WHAT YOU ARE ASKED TO DO: Filter the listing below down to the lines containing the word "none".

DATA FOR REVIEW:
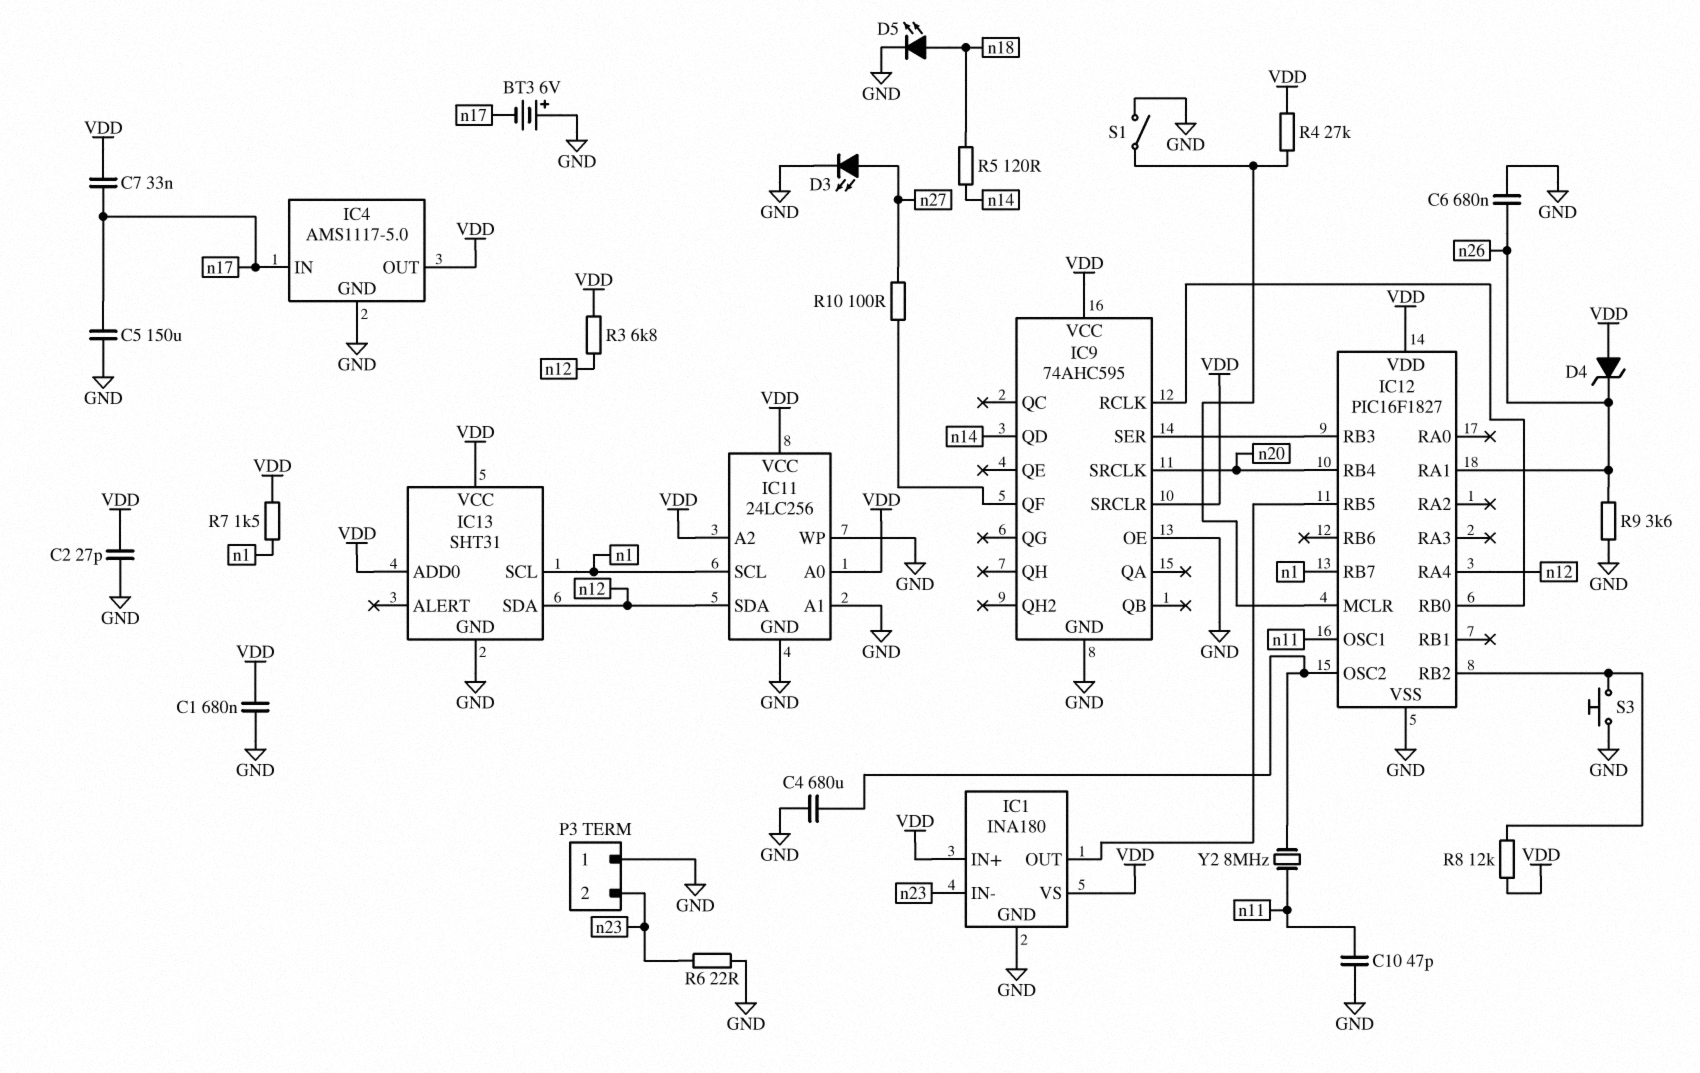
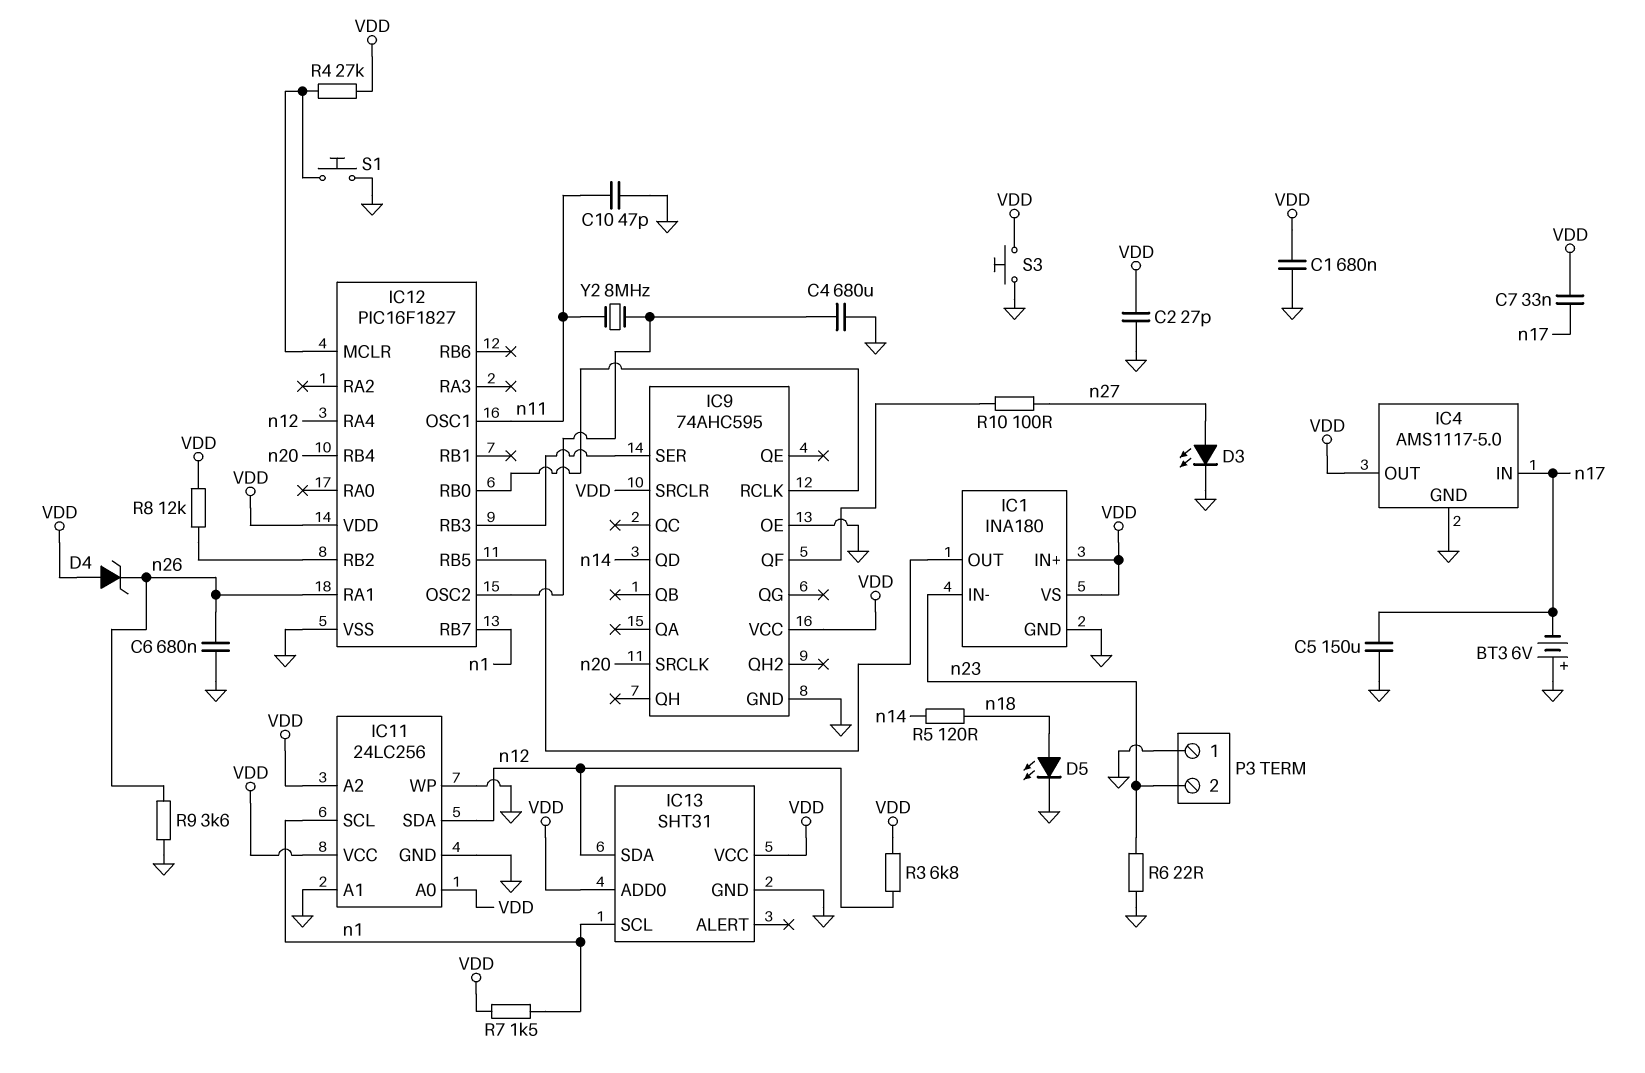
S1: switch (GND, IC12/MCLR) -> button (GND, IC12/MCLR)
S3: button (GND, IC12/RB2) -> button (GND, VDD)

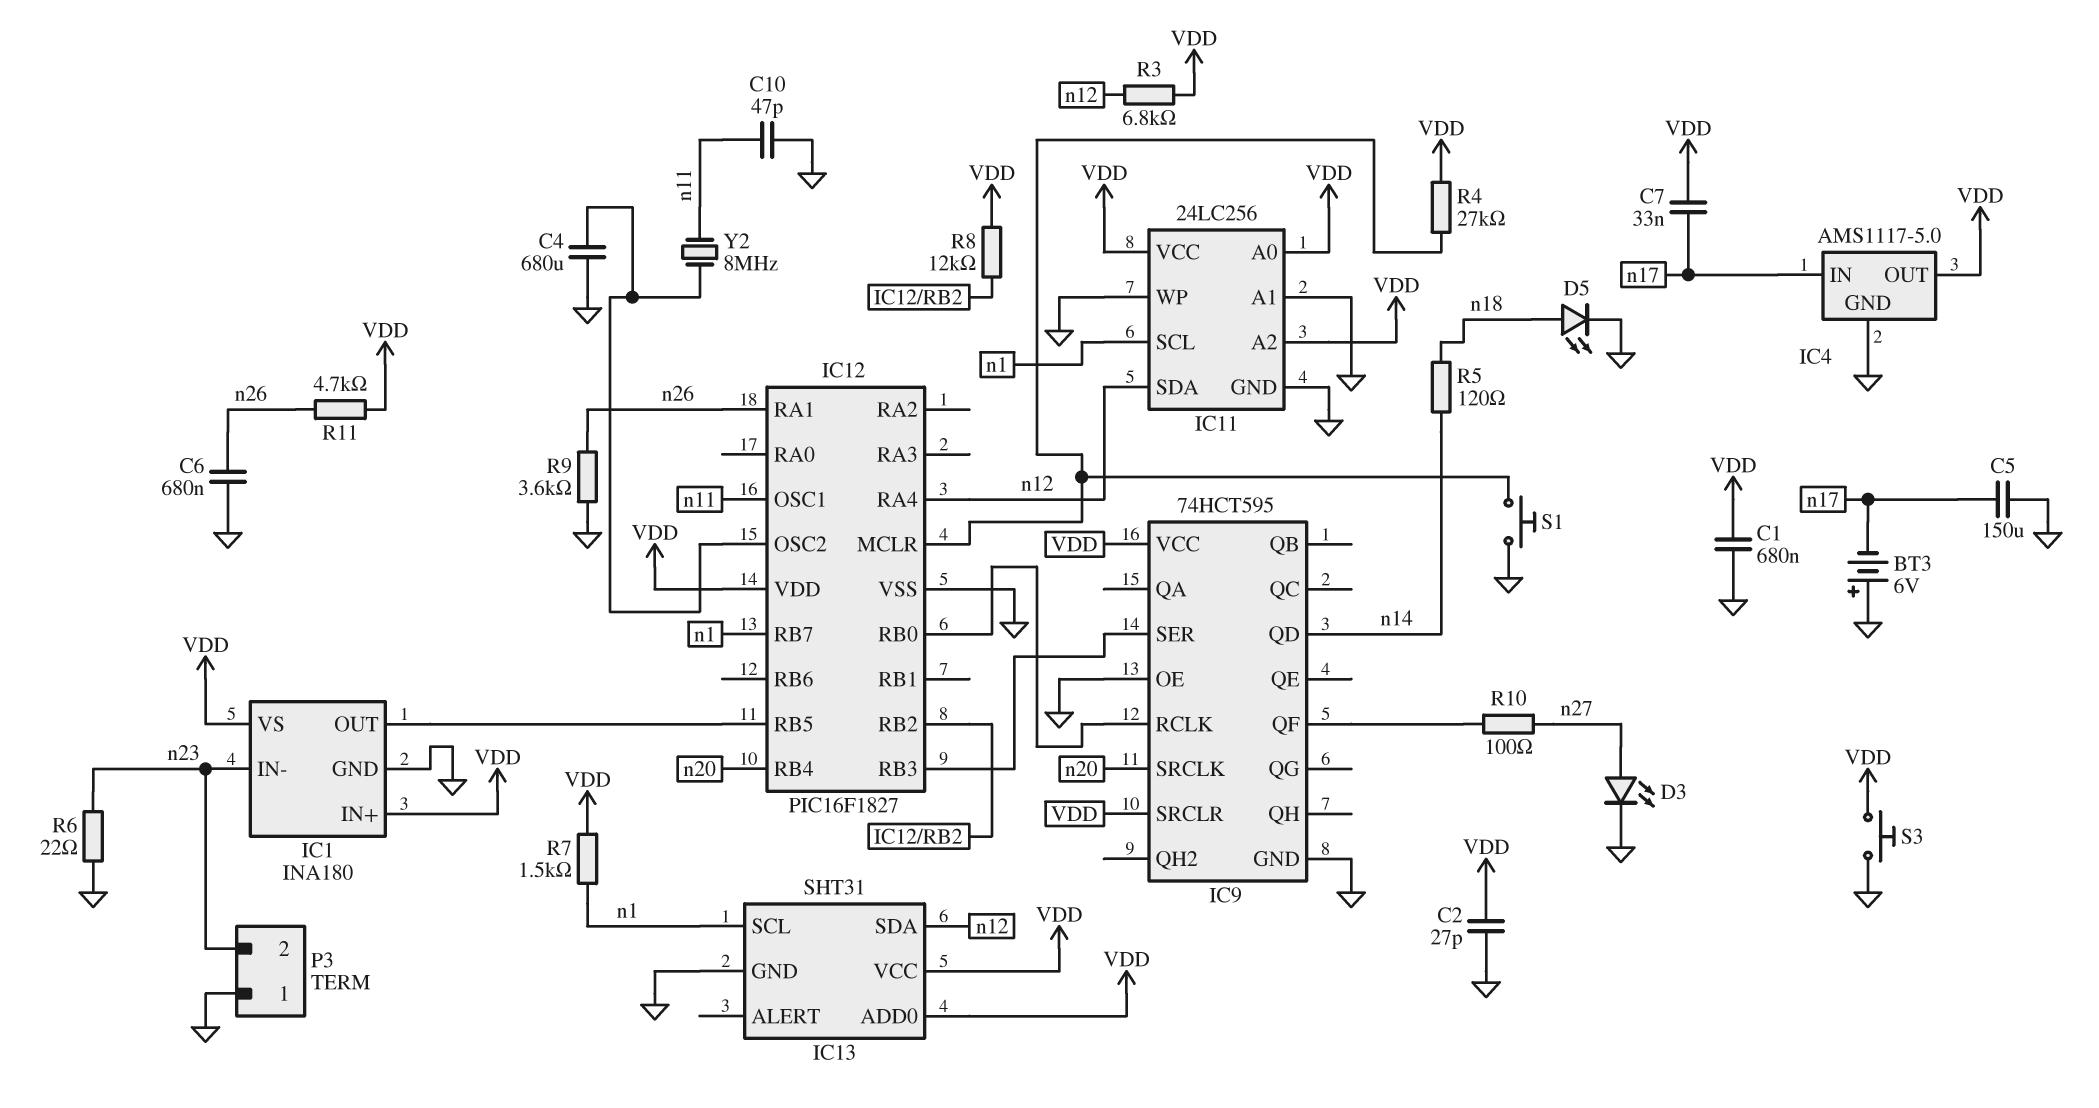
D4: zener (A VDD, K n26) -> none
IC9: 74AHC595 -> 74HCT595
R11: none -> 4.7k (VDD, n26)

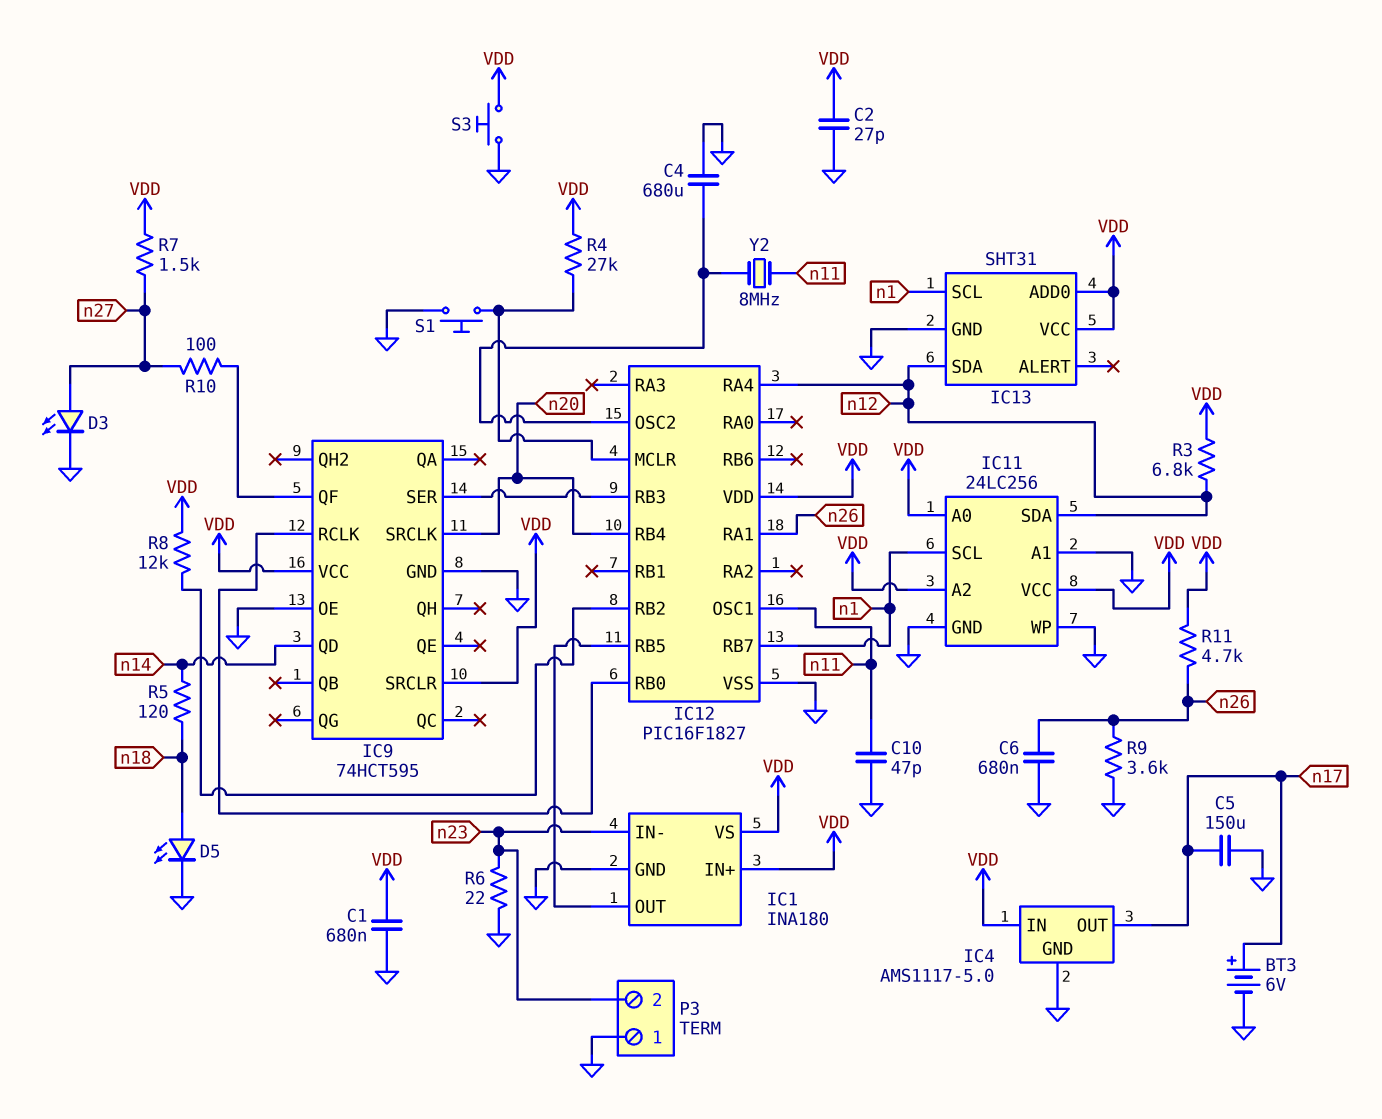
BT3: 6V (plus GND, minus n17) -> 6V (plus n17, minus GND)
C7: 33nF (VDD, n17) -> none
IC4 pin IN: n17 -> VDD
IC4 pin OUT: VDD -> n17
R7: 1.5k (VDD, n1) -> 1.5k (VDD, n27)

TASK ANSWER:
D4: zener (A VDD, K n26) -> none
R11: none -> 4.7k (VDD, n26)
C7: 33nF (VDD, n17) -> none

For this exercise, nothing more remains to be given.